Directions for this task: Exact retyping of the data: please keep every word and drop each picture.

*** Input

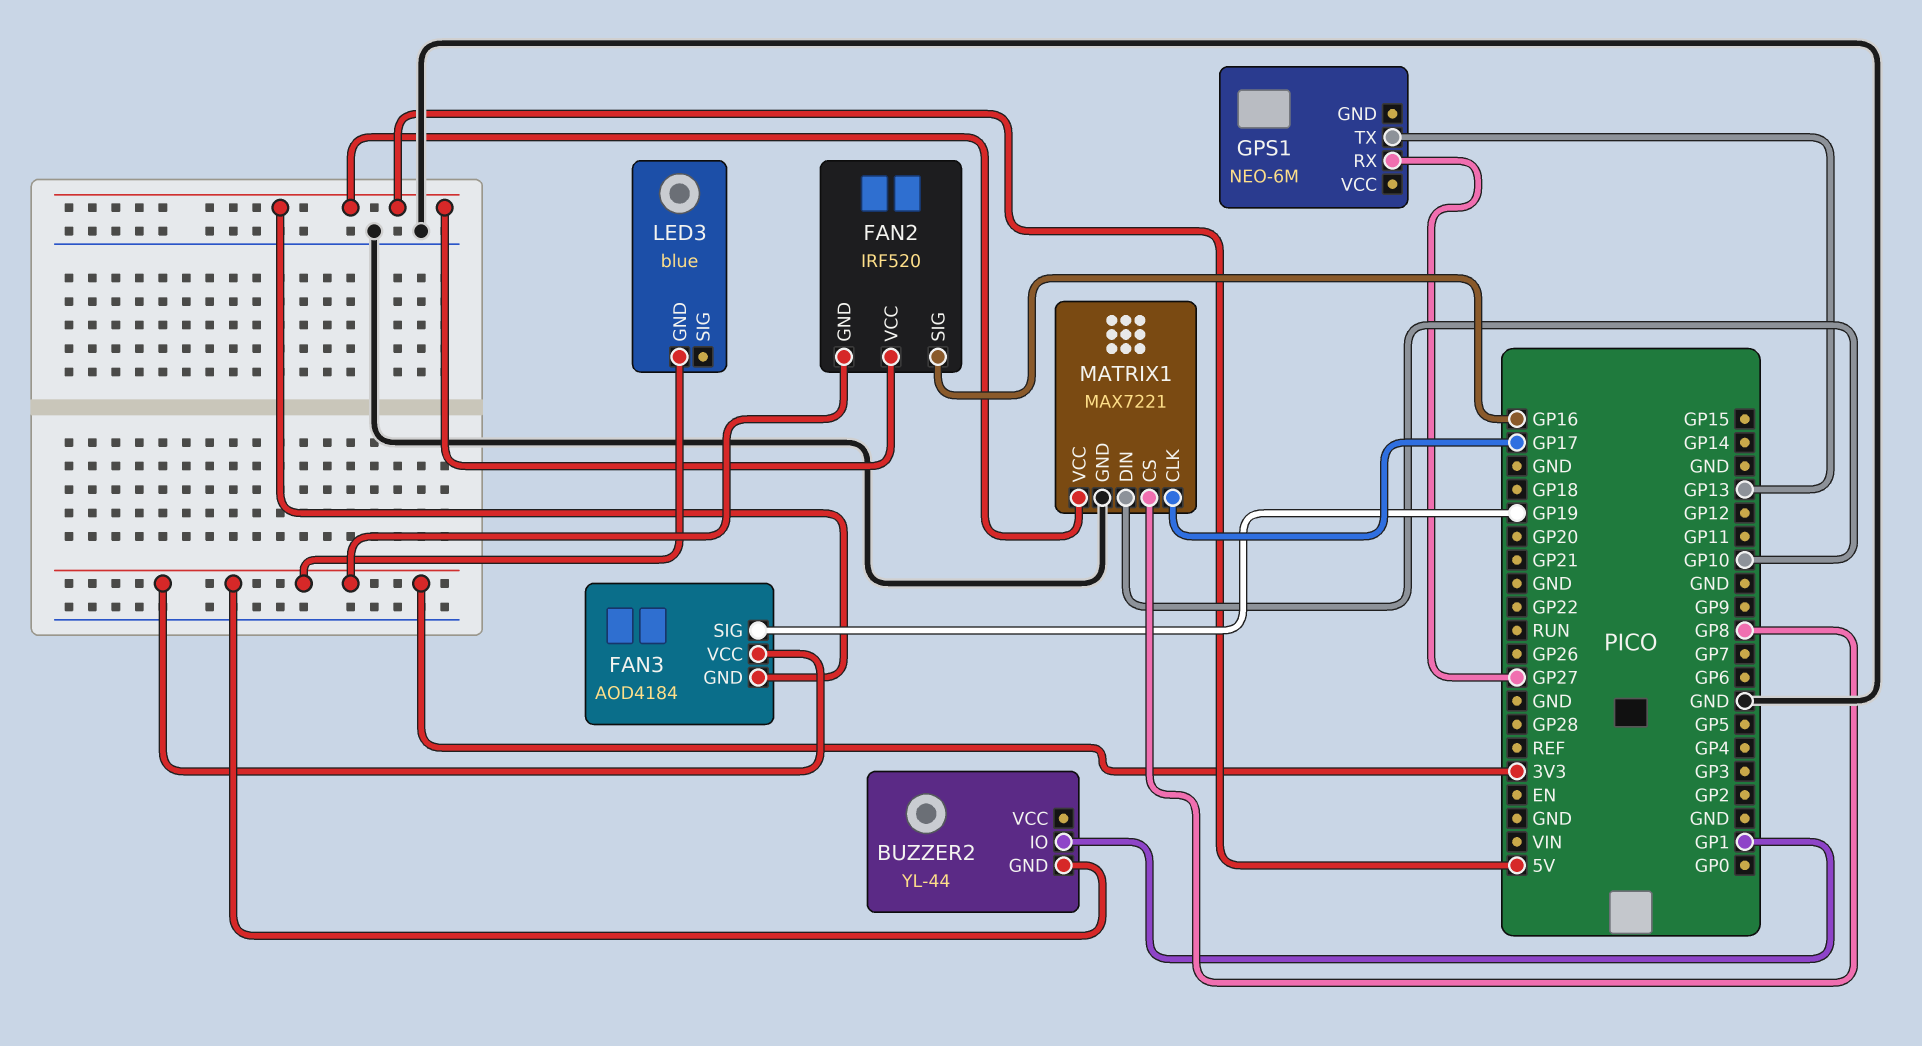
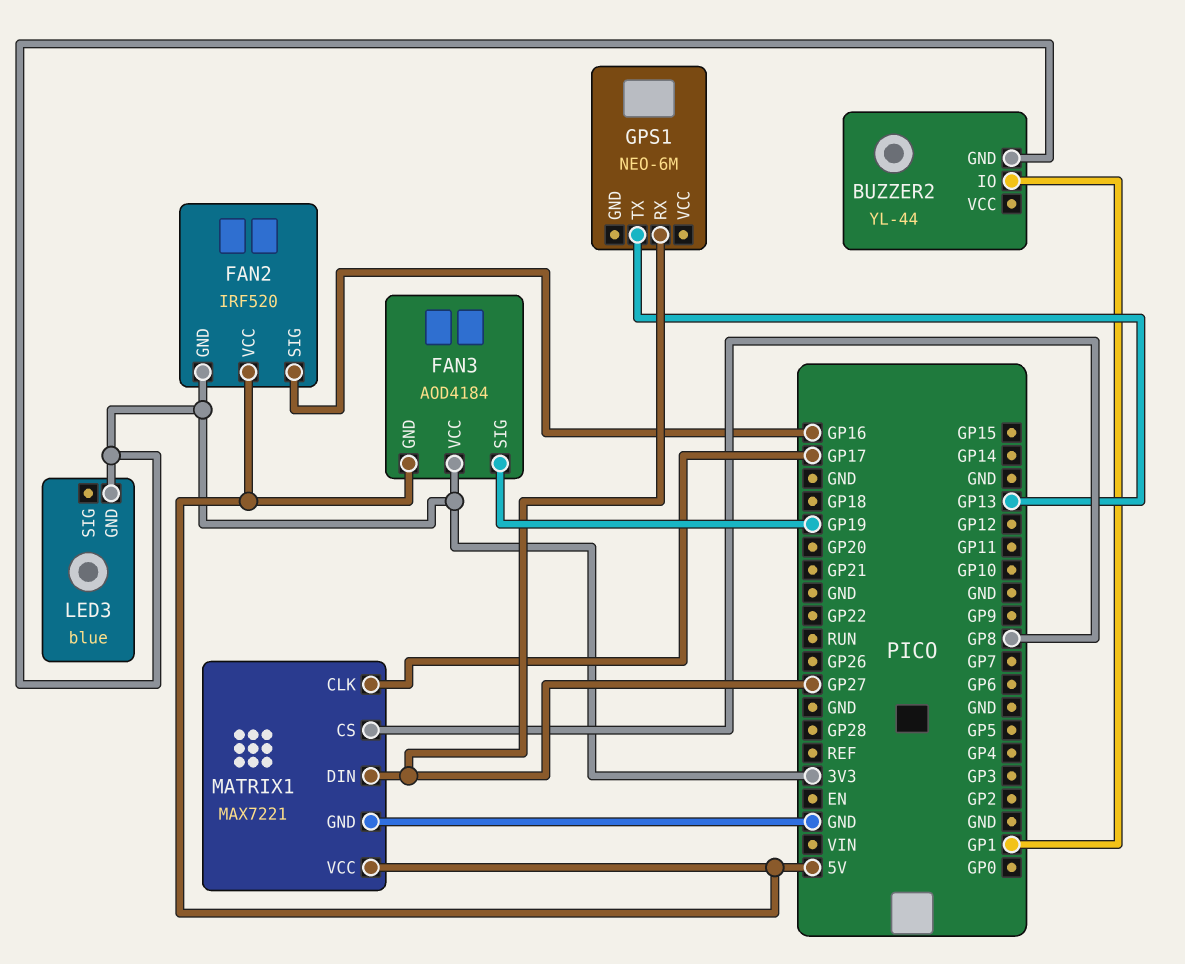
MATRIX1 pin DIN: GP10 -> GP27

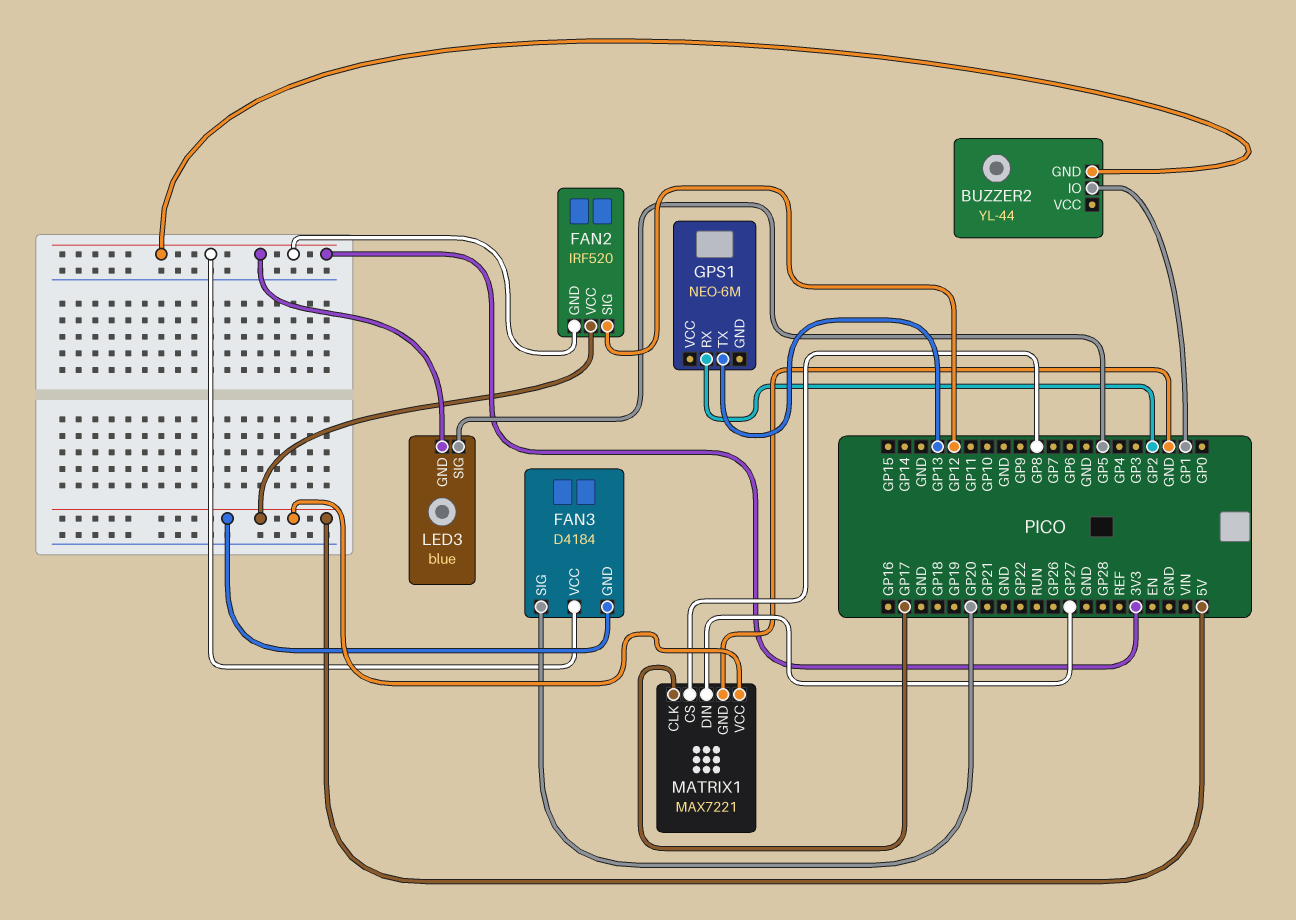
FAN2 pin SIG: GP16 -> GP12
FAN3: AOD4184 -> D4184
FAN3 pin SIG: GP19 -> GP20
GPS1 pin RX: GP27 -> GP2
LED3 pin SIG: none -> GP5

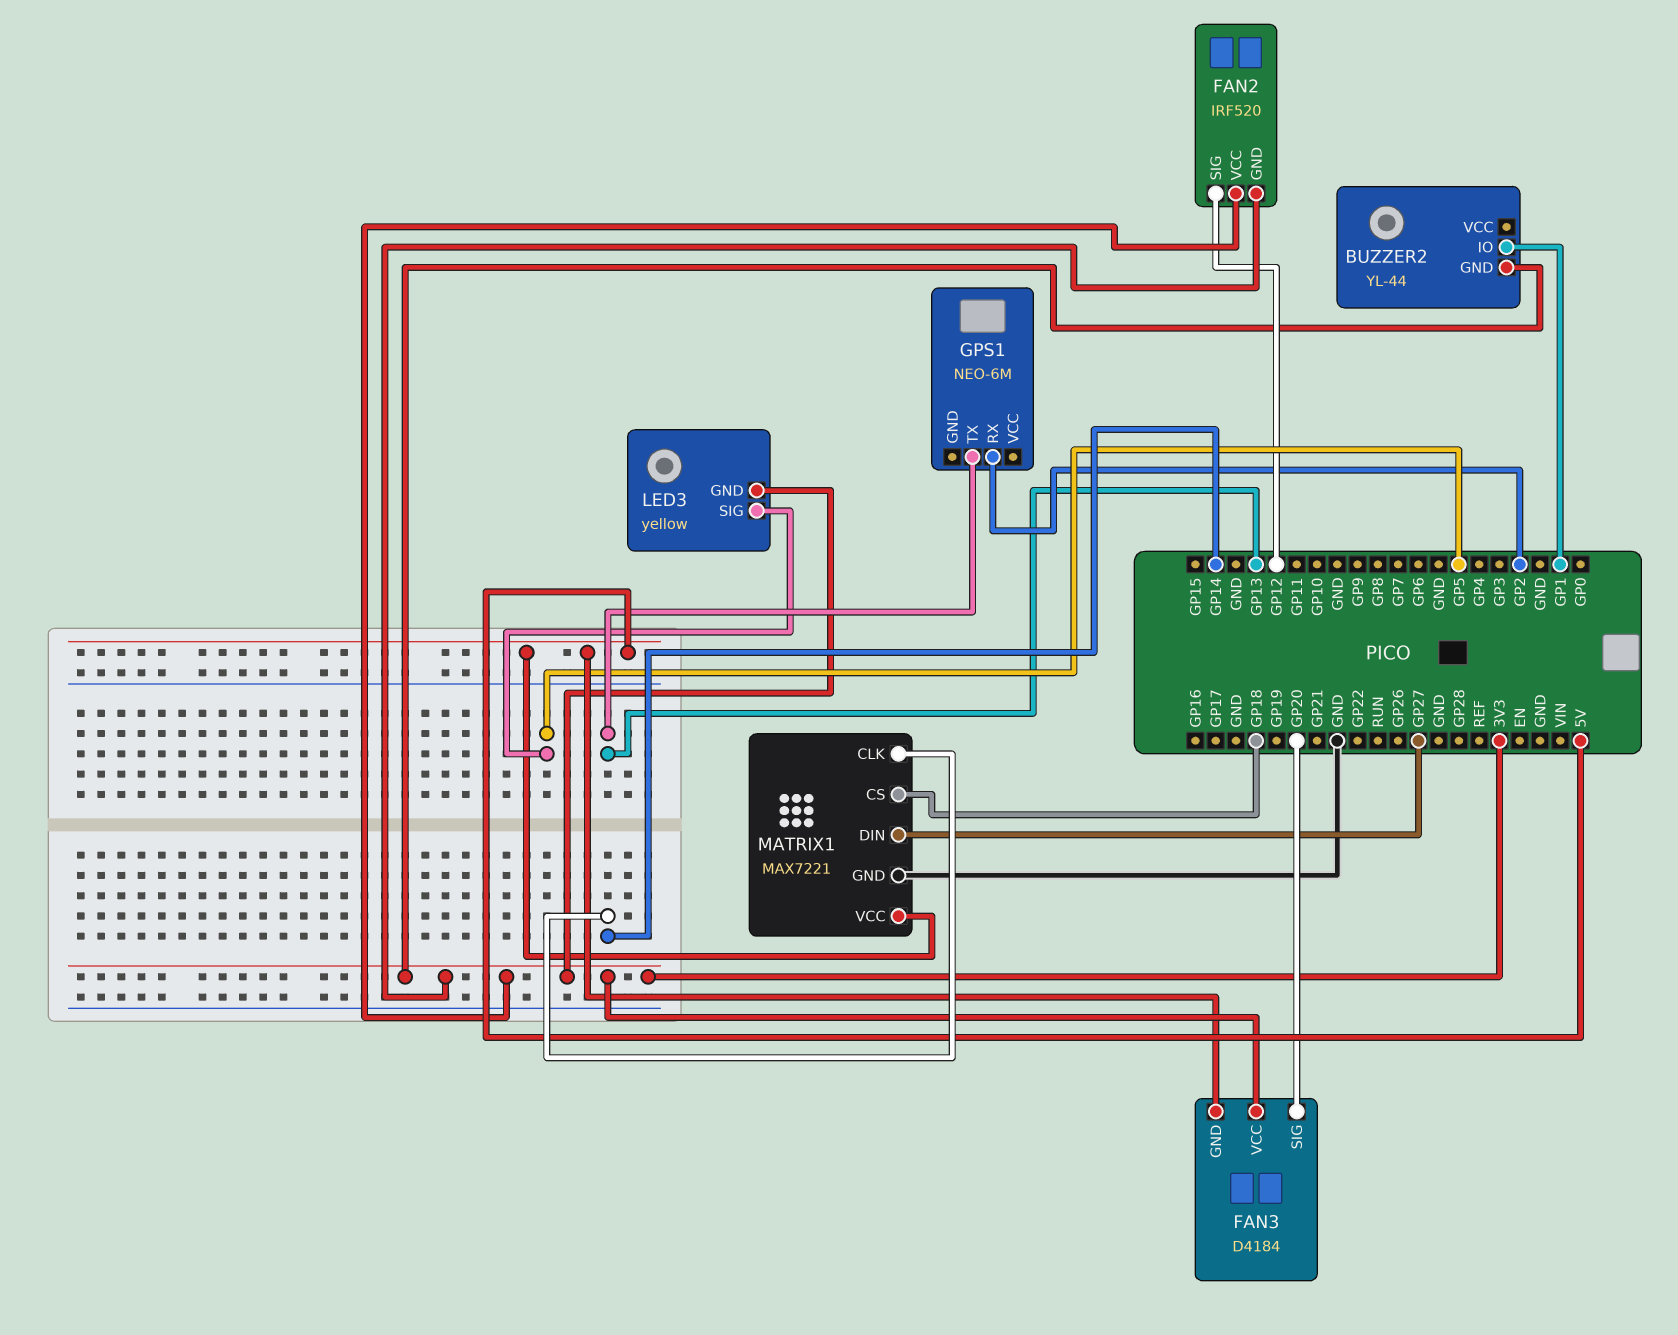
FAN2 pin VCC: 5V -> 3V3
LED3: blue -> yellow
MATRIX1 pin CLK: GP17 -> GP14
MATRIX1 pin CS: GP8 -> GP18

******

Expected answer:
MATRIX1 pin DIN: GP10 -> GP27

FAN2 pin SIG: GP16 -> GP12
FAN3: AOD4184 -> D4184
FAN3 pin SIG: GP19 -> GP20
GPS1 pin RX: GP27 -> GP2
LED3 pin SIG: none -> GP5

FAN2 pin VCC: 5V -> 3V3
LED3: blue -> yellow
MATRIX1 pin CLK: GP17 -> GP14
MATRIX1 pin CS: GP8 -> GP18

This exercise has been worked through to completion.